Modification records
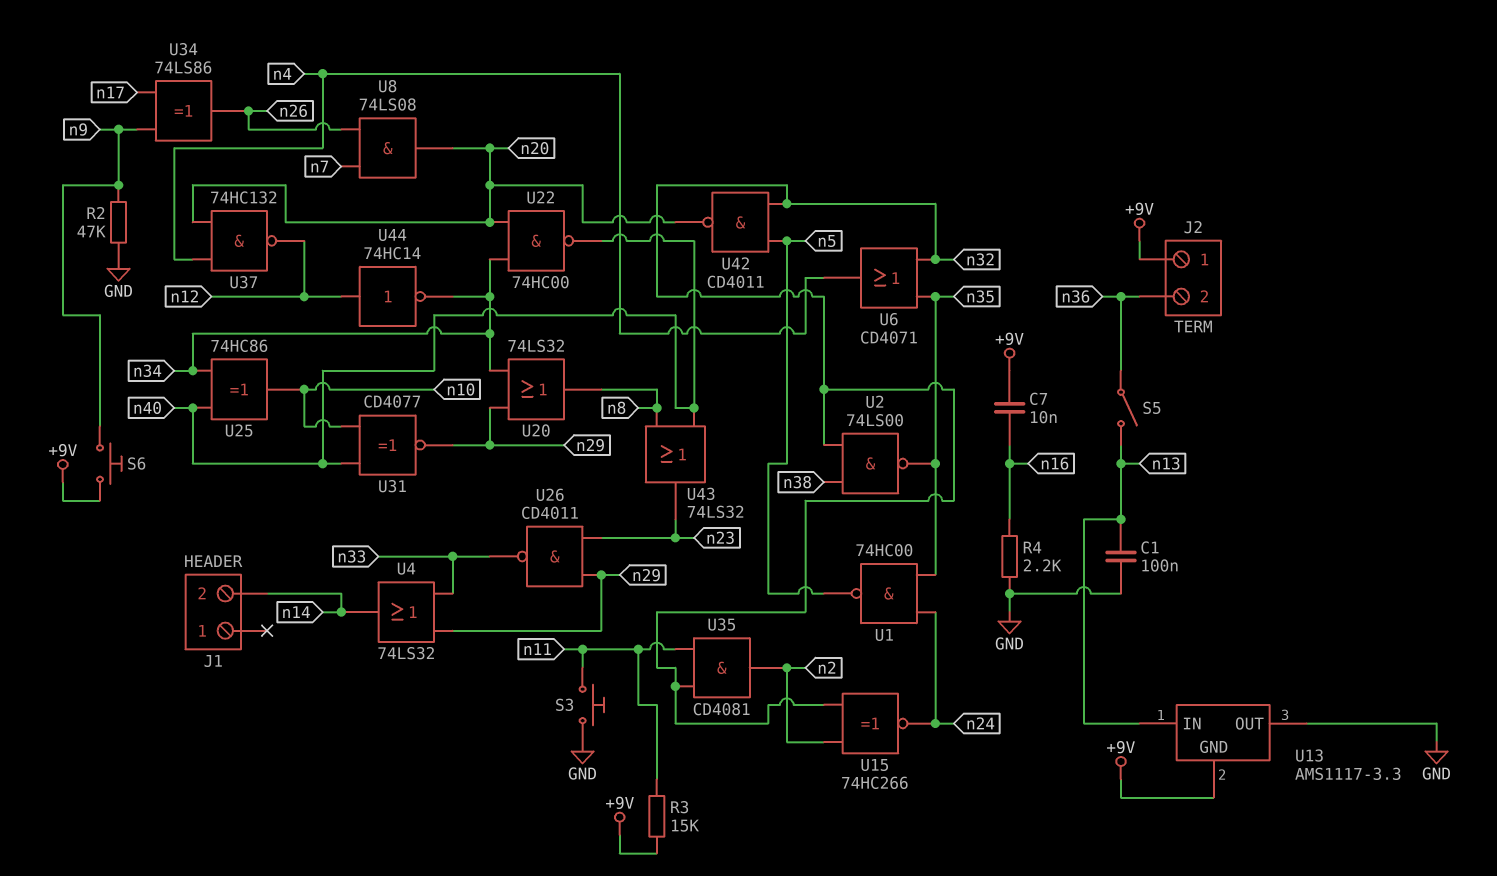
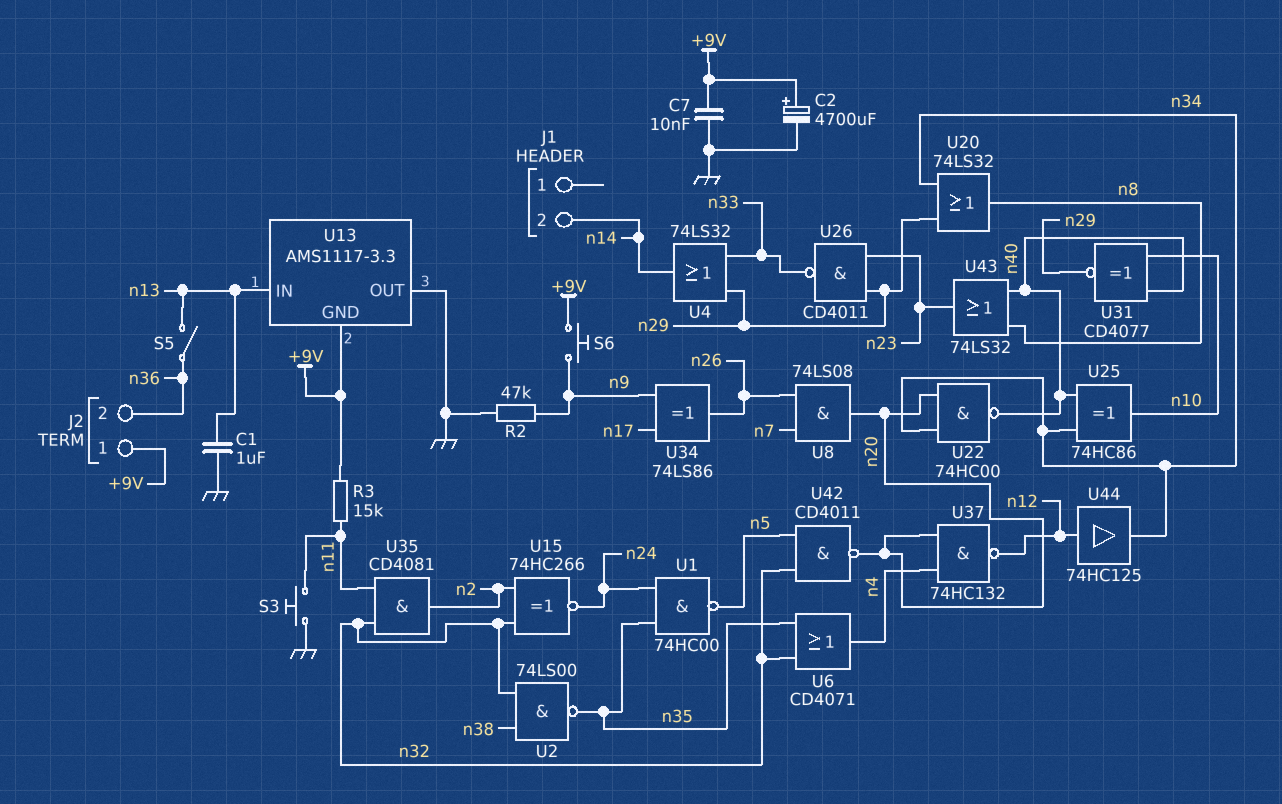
C1: 100nF (GND, n13) -> 1uF (GND, n13)
C2: none -> 4700uF (plus +9V, minus GND)
C7: 10nF (+9V, n16) -> 10nF (+9V, GND)
R4: 2.2k (GND, n16) -> none
U44: NOT 74HC14 (in n12, out n34) -> buffer 74HC125 (in n12, out n34)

Work task:
For every line above that has "none" in it, copy the line.

Exercise result:
C2: none -> 4700uF (plus +9V, minus GND)
R4: 2.2k (GND, n16) -> none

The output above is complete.